» What needs to be done
Copy every line of the data exactly, keeping out any picture.

» Given entries
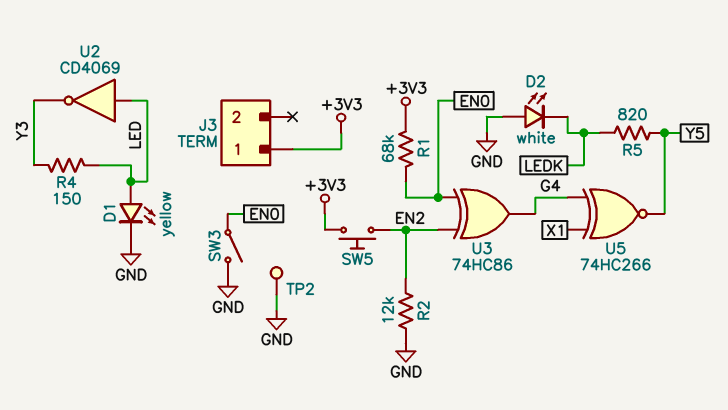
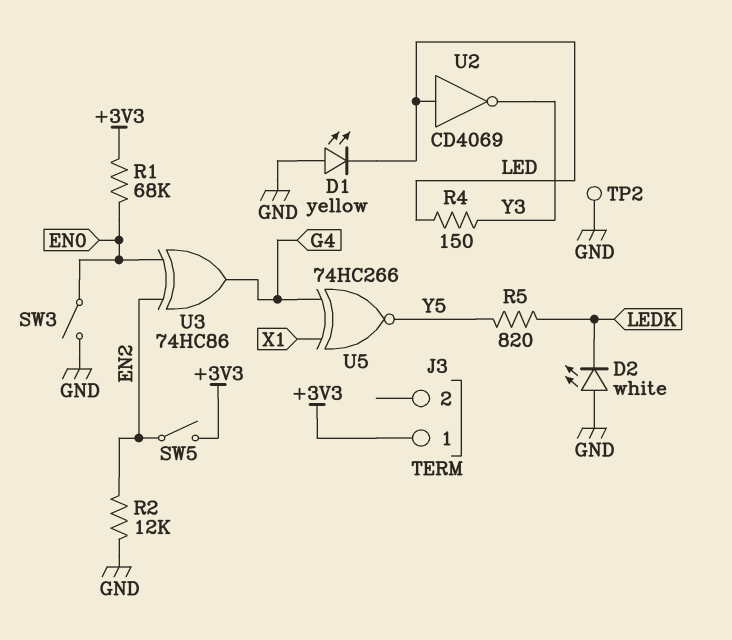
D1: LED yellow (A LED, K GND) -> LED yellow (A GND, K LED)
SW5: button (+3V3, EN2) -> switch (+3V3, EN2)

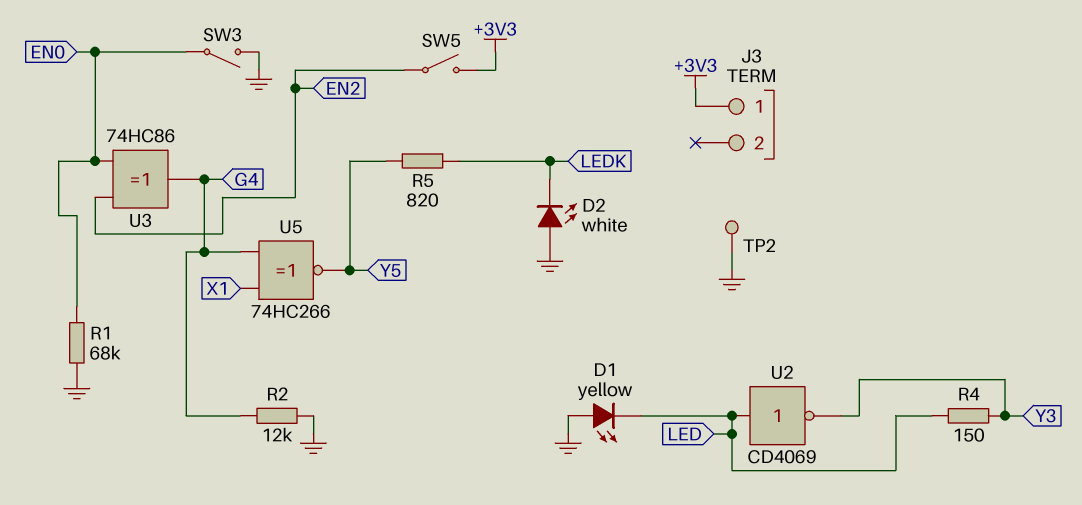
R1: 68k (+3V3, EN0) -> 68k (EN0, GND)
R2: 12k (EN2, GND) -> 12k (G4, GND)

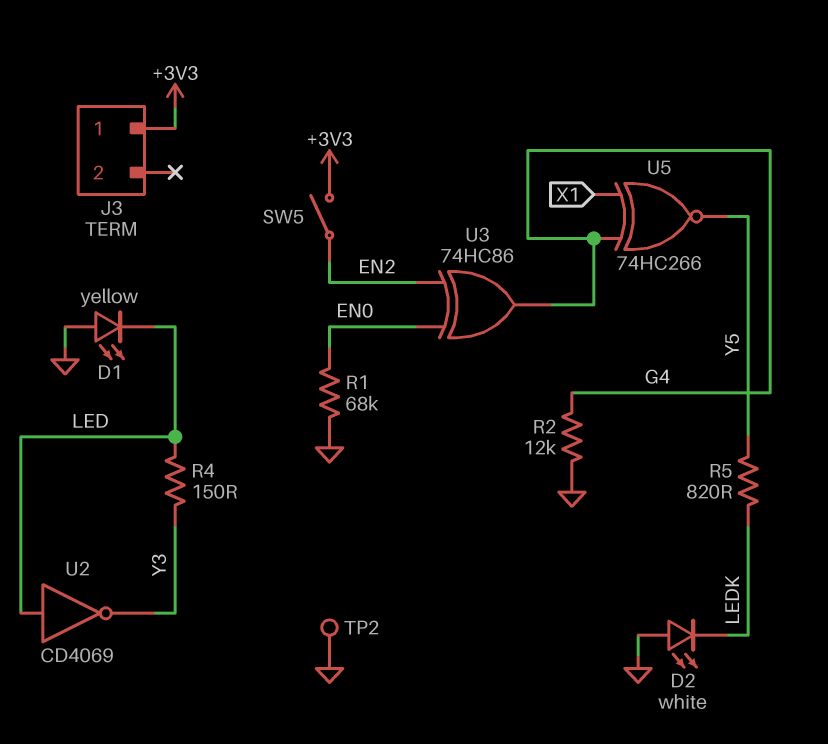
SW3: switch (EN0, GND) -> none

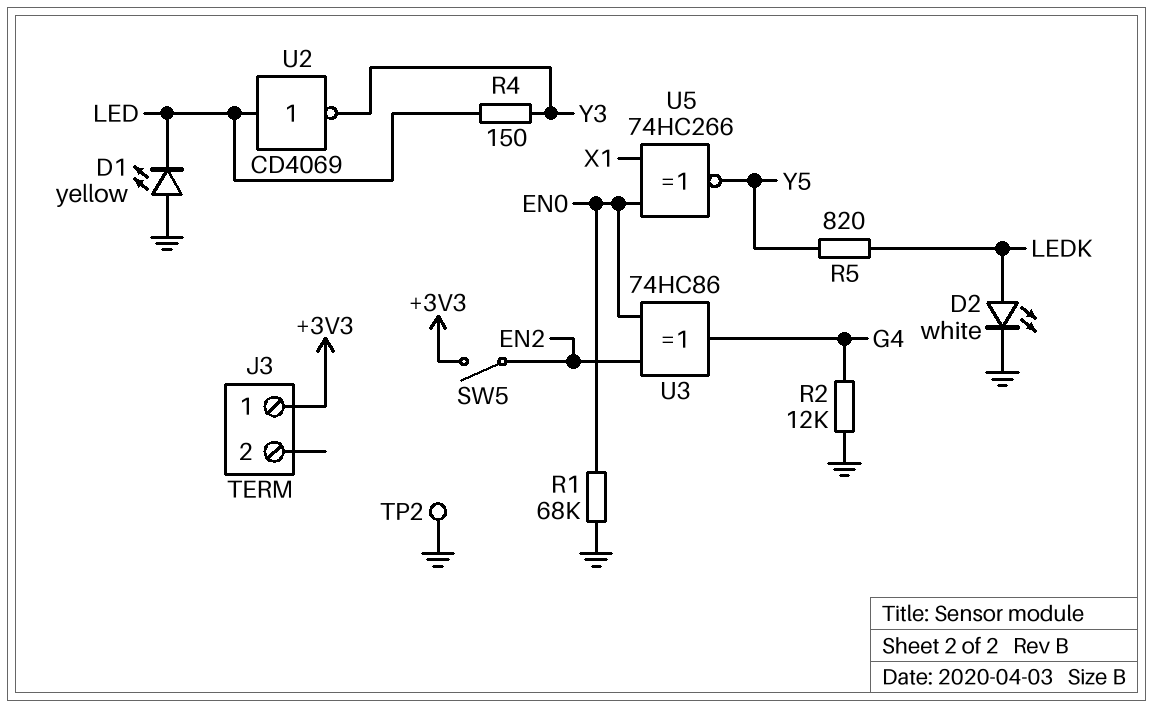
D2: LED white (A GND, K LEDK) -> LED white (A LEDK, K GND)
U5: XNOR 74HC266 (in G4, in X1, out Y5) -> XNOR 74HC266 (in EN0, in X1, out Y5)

» Output below
D1: LED yellow (A LED, K GND) -> LED yellow (A GND, K LED)
SW5: button (+3V3, EN2) -> switch (+3V3, EN2)

R1: 68k (+3V3, EN0) -> 68k (EN0, GND)
R2: 12k (EN2, GND) -> 12k (G4, GND)

SW3: switch (EN0, GND) -> none

D2: LED white (A GND, K LEDK) -> LED white (A LEDK, K GND)
U5: XNOR 74HC266 (in G4, in X1, out Y5) -> XNOR 74HC266 (in EN0, in X1, out Y5)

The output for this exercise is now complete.